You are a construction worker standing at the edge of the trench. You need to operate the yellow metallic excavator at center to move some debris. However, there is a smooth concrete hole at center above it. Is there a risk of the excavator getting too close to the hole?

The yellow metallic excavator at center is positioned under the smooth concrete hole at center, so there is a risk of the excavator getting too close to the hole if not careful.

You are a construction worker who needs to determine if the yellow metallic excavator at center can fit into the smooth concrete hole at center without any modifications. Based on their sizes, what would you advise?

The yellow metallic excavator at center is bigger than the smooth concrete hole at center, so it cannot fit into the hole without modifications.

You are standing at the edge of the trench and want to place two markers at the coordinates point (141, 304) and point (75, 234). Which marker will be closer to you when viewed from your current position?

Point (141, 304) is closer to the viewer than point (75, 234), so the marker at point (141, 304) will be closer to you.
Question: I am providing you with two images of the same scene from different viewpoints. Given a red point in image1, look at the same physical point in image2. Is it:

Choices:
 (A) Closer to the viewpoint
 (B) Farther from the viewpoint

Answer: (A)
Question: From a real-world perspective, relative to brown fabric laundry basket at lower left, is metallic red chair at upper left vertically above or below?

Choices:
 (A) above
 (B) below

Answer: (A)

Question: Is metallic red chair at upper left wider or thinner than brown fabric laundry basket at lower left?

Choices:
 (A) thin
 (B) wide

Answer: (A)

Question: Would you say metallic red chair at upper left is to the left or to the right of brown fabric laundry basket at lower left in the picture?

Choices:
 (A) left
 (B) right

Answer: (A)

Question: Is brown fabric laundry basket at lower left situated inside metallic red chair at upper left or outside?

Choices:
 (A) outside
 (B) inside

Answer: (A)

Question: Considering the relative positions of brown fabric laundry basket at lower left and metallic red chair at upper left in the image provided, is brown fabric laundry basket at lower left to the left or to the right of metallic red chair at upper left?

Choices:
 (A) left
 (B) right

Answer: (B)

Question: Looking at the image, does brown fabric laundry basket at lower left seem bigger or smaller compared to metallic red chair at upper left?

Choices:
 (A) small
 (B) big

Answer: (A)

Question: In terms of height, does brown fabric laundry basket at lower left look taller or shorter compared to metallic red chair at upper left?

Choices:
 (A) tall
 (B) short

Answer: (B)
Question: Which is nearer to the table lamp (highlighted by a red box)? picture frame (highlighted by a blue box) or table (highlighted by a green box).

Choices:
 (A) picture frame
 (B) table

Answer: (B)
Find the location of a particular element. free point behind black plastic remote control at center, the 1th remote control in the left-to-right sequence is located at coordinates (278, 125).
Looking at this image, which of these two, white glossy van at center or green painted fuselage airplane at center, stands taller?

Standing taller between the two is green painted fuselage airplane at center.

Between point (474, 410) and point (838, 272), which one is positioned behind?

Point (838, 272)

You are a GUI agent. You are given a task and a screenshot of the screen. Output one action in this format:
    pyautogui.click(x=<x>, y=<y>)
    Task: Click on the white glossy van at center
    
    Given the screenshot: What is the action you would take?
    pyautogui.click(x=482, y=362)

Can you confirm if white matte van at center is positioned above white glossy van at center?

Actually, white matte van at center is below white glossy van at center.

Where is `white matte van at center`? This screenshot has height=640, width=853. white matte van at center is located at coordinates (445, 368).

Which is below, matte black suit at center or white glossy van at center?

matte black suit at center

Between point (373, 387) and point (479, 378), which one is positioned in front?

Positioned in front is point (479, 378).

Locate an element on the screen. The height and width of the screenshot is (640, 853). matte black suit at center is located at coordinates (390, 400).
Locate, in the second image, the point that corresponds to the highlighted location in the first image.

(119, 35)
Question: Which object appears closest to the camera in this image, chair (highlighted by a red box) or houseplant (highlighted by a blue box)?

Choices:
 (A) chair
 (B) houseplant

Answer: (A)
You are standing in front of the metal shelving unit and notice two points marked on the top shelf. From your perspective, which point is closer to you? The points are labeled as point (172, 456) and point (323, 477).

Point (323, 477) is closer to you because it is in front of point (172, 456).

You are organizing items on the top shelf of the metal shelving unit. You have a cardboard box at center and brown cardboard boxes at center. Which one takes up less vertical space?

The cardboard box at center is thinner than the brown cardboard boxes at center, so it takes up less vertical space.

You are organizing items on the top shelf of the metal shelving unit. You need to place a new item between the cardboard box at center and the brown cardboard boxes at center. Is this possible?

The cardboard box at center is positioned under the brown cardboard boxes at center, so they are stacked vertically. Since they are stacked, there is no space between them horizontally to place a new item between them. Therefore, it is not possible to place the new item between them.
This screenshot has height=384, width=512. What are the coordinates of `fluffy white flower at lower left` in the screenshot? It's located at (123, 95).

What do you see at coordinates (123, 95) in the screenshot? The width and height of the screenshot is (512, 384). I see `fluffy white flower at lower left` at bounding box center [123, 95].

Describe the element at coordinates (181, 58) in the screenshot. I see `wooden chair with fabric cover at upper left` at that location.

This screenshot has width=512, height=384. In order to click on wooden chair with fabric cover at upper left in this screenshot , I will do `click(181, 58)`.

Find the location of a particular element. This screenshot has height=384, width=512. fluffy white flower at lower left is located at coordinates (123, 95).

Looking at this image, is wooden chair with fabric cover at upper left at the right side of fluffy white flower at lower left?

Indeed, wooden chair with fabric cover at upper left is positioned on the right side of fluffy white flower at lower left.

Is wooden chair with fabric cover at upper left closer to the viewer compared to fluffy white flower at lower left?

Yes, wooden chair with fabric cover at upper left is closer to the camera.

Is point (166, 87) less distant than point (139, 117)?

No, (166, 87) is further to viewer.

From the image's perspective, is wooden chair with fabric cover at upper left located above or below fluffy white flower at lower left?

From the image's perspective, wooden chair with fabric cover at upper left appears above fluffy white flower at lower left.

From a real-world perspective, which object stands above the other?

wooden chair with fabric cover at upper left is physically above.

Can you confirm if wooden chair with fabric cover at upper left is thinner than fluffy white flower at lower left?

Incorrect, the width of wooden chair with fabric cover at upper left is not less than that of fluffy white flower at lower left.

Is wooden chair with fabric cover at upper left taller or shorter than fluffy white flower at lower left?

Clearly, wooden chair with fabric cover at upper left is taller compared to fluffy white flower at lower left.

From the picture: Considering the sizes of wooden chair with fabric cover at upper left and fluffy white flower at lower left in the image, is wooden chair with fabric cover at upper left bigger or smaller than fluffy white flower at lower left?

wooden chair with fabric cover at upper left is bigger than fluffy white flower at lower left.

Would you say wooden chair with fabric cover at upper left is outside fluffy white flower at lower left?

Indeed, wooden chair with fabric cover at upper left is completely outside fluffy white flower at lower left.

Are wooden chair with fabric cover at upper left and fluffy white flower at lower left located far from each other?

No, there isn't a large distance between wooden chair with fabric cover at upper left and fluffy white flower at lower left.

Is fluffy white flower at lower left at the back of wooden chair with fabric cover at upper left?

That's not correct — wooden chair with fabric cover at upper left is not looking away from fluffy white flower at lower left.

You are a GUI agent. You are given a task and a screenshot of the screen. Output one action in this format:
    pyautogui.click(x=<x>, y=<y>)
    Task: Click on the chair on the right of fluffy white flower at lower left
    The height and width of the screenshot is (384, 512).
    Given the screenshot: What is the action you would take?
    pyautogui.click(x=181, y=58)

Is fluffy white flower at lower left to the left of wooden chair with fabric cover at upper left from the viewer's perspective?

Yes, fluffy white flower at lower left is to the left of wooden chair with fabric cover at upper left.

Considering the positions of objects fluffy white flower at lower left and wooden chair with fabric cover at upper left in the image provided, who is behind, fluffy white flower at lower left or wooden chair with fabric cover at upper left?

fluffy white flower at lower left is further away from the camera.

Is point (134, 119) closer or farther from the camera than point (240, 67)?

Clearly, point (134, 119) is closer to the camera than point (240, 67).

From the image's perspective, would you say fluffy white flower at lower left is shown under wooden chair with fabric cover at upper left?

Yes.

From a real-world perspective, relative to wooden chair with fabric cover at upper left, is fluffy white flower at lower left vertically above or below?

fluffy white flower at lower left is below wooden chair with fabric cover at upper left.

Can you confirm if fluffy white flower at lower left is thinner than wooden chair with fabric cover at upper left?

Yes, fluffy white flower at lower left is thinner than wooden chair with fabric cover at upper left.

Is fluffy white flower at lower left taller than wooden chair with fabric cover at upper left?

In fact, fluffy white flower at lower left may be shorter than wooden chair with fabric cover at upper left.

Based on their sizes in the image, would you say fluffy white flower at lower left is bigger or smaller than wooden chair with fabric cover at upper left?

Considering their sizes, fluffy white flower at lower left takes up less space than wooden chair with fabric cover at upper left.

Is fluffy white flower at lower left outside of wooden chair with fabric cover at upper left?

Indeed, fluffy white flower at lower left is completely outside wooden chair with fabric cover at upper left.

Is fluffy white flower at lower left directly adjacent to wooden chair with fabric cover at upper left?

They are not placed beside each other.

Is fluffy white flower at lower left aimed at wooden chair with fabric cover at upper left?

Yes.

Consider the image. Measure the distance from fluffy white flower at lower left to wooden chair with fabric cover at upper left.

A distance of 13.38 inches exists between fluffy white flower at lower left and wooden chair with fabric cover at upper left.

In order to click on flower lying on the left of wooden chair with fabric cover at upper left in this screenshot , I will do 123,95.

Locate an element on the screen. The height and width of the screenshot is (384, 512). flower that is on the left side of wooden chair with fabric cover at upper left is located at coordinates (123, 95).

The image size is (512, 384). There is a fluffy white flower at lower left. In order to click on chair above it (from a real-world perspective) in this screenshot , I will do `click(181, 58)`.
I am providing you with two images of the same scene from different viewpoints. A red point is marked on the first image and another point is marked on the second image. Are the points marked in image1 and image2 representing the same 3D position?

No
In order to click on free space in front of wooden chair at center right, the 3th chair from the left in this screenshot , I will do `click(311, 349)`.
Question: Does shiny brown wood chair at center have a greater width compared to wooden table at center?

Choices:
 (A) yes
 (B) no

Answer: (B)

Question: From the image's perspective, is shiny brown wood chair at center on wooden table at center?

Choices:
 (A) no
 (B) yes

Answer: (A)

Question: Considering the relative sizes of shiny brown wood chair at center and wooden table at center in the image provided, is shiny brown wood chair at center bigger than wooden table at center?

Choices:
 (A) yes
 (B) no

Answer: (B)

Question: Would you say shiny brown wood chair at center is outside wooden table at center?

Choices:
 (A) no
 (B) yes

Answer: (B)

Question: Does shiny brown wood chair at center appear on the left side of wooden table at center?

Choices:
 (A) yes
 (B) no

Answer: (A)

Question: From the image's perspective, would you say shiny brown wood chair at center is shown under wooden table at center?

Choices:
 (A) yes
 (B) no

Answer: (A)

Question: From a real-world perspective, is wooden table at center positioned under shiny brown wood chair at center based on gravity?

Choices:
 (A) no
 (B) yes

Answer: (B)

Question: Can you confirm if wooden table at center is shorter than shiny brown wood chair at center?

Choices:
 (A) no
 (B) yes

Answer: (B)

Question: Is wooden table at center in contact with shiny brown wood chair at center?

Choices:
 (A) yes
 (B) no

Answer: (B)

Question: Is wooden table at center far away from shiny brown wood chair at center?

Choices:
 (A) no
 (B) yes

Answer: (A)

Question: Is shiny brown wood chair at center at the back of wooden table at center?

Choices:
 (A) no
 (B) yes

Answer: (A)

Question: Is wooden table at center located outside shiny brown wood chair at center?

• • • • •

- _WHAT YOU WILL DO_:
Please report how many lines in the material above contain the string "particular", treating uppercase and lowercase as different, and reply with the number alone.

- _OUTPUT BELOW_:
2